━━ EXCERPTED DATA

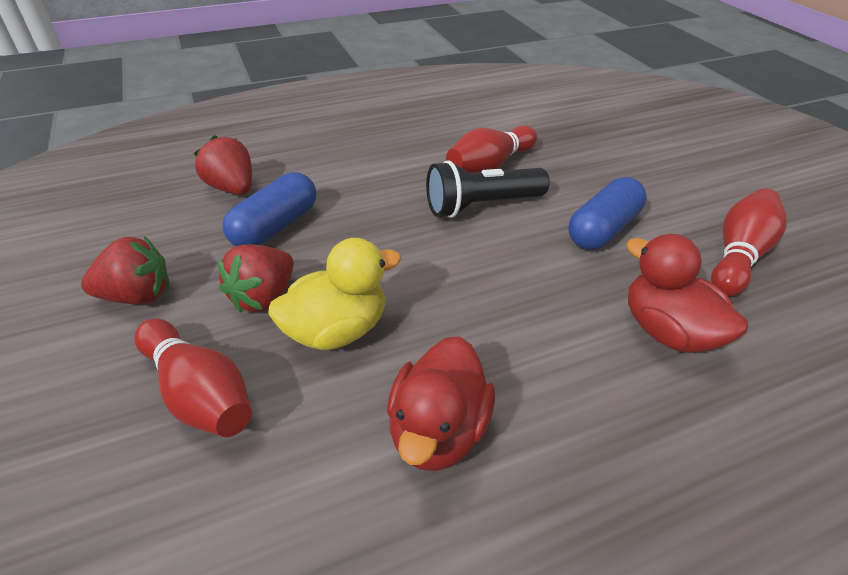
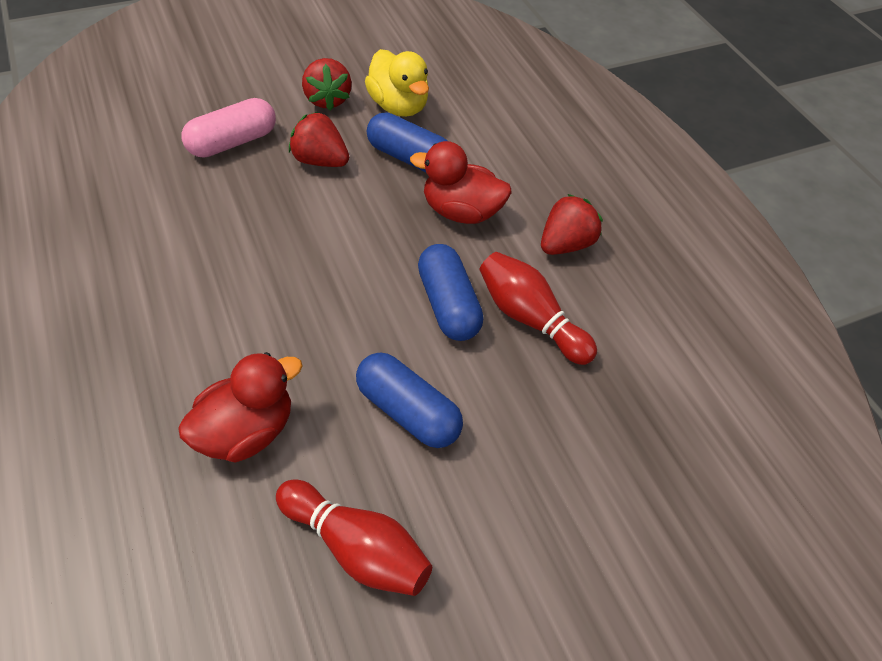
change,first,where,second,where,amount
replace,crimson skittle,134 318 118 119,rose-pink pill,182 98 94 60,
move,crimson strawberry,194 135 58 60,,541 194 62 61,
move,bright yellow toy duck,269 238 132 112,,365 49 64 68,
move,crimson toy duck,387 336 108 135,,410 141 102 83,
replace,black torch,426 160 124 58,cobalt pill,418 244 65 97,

━━━━

- _WORK TO BE COMPLETED_:
Everything from the line with "move,bright yellow toy" through the last line of the data above, please return word for word, and no other line.

- _OUTPUT FOR THIS TASK_:
move,bright yellow toy duck,269 238 132 112,,365 49 64 68,
move,crimson toy duck,387 336 108 135,,410 141 102 83,
replace,black torch,426 160 124 58,cobalt pill,418 244 65 97,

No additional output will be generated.